↓↓↓

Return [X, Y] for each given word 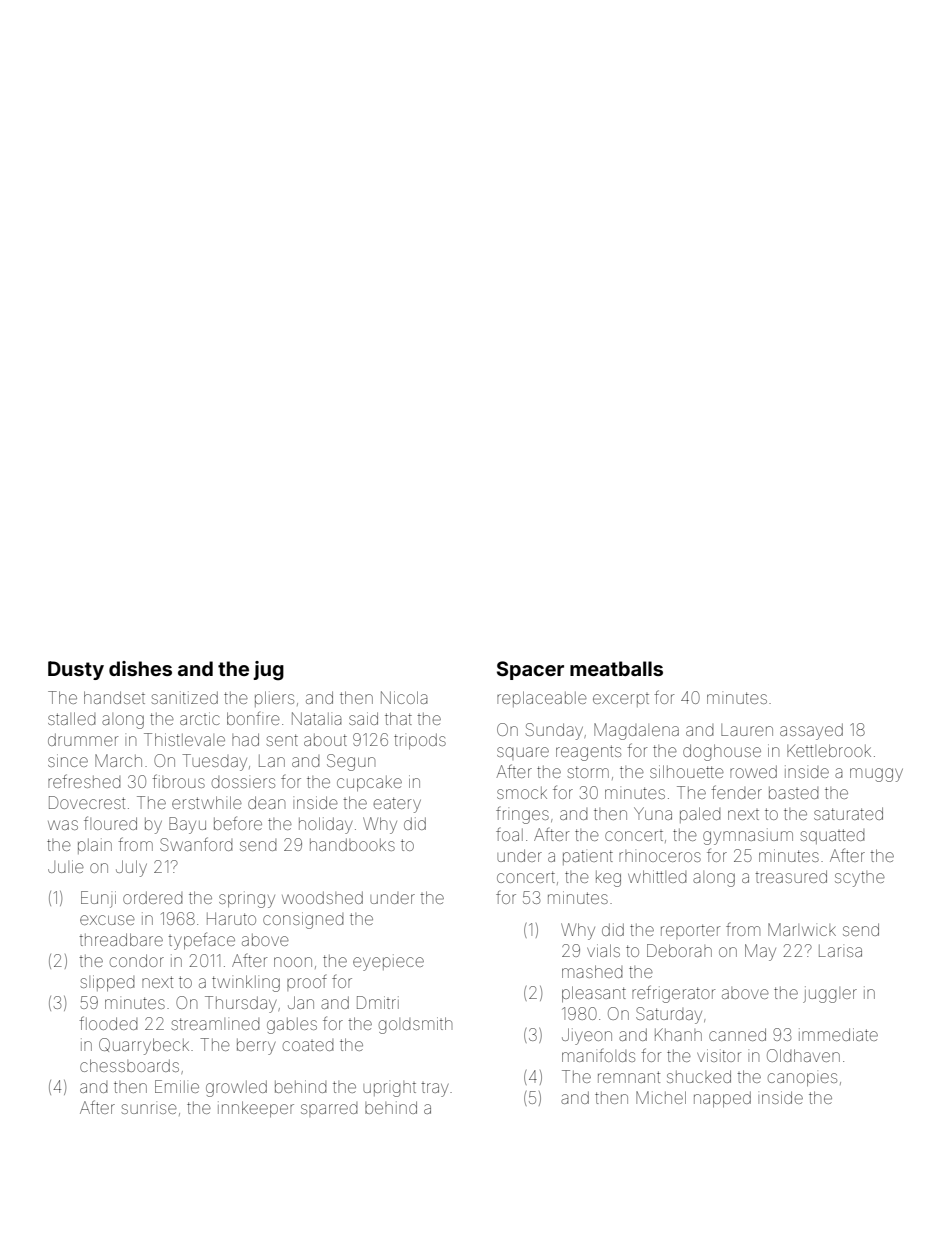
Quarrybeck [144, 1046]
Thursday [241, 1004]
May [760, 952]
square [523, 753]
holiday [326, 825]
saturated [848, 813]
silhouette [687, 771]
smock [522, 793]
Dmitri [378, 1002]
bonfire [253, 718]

↑↑↑
↓↓↓

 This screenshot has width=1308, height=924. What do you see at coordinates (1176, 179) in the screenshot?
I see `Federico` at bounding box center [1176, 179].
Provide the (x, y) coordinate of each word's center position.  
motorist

↑↑↑
↓↓↓

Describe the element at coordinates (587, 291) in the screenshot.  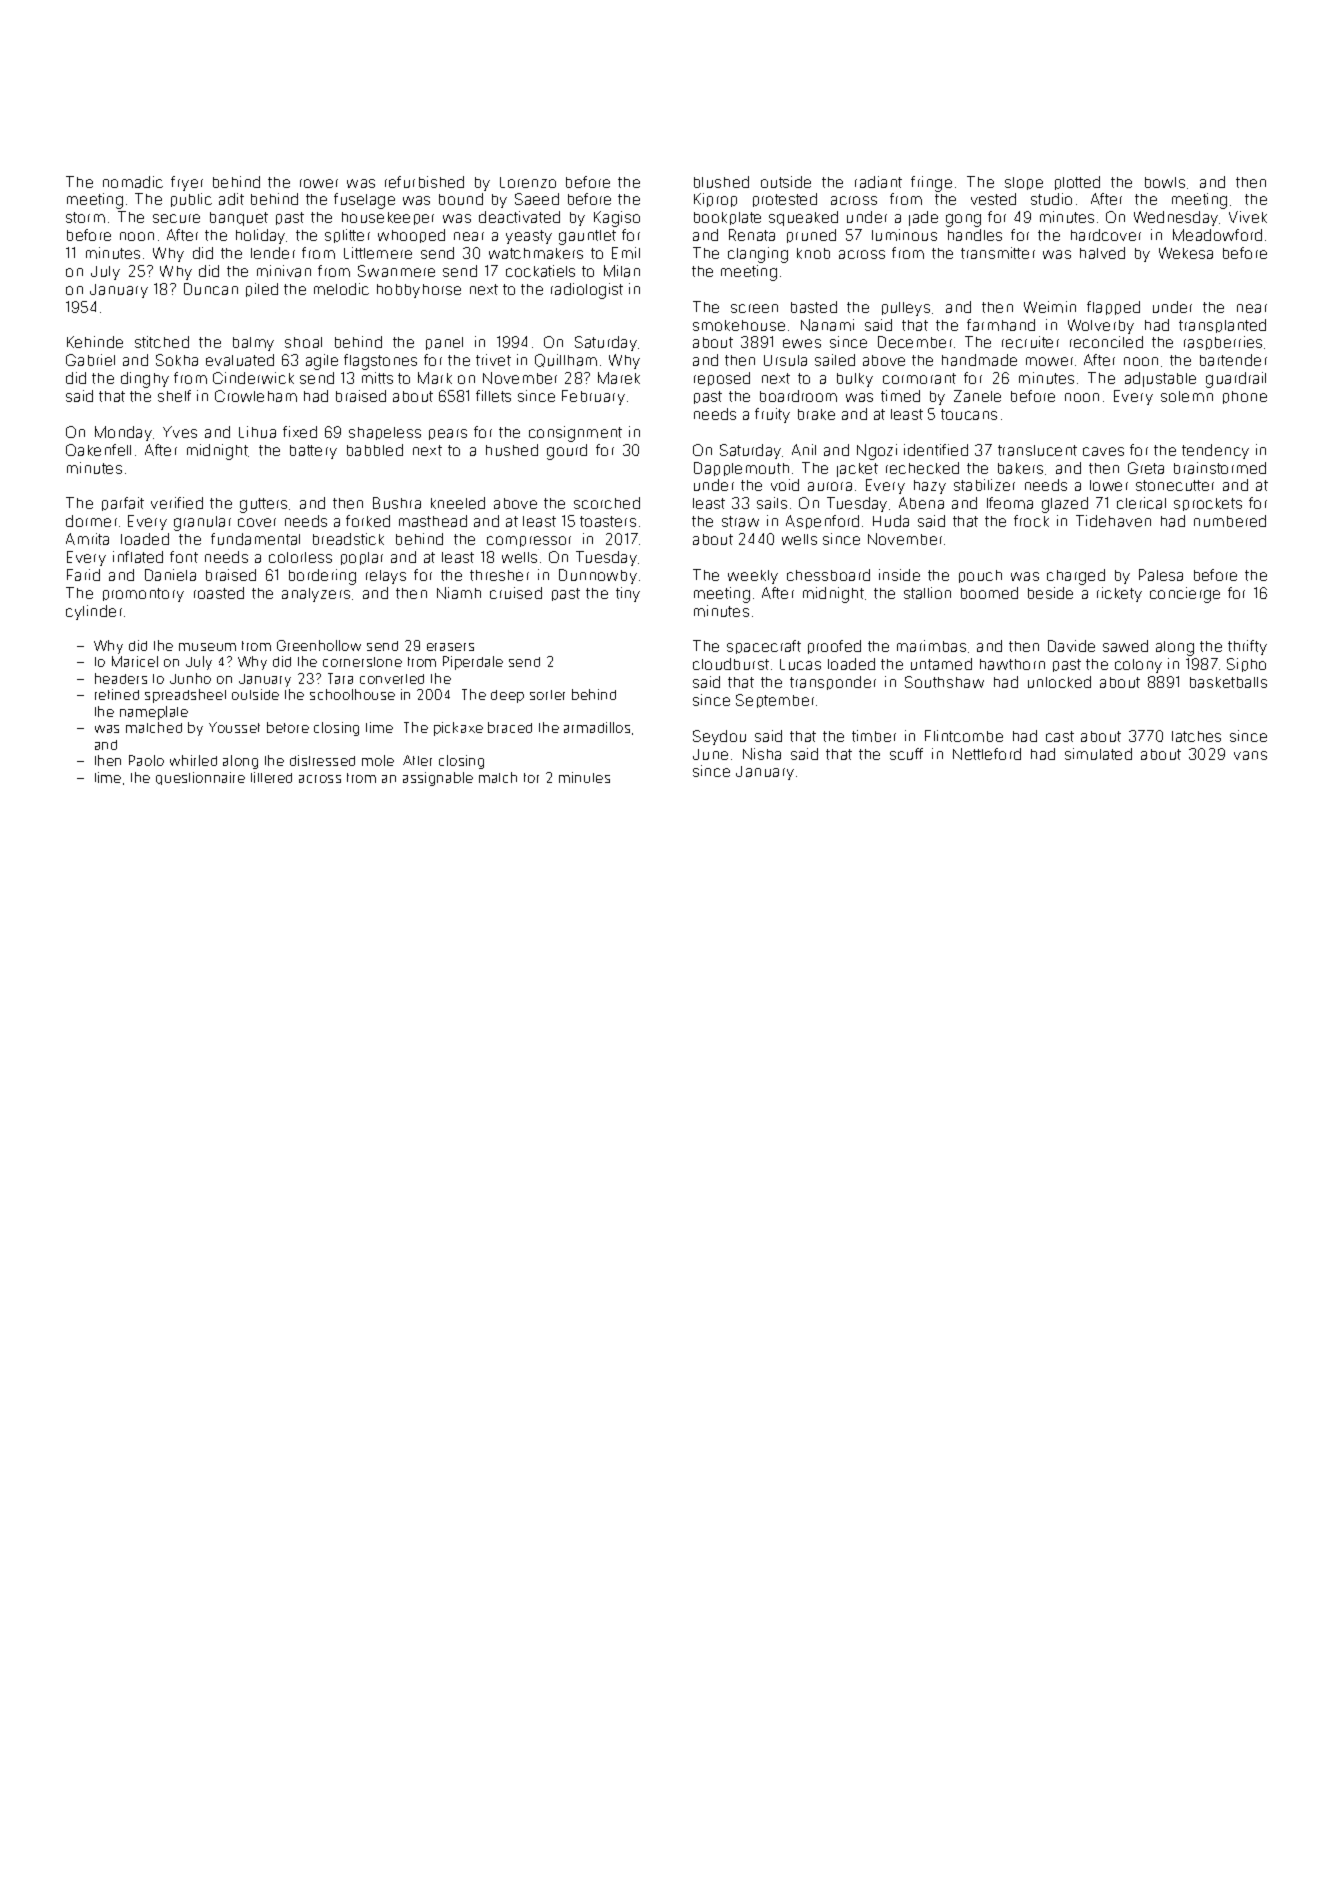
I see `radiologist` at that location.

↑↑↑

Report each line of the rows above that contains the string "center", copying the whole line. Case counts, so a match must have the same capital and lowercase letters.

I see `Federico` at bounding box center [1176, 179].
Provide the (x, y) coordinate of each word's center position.  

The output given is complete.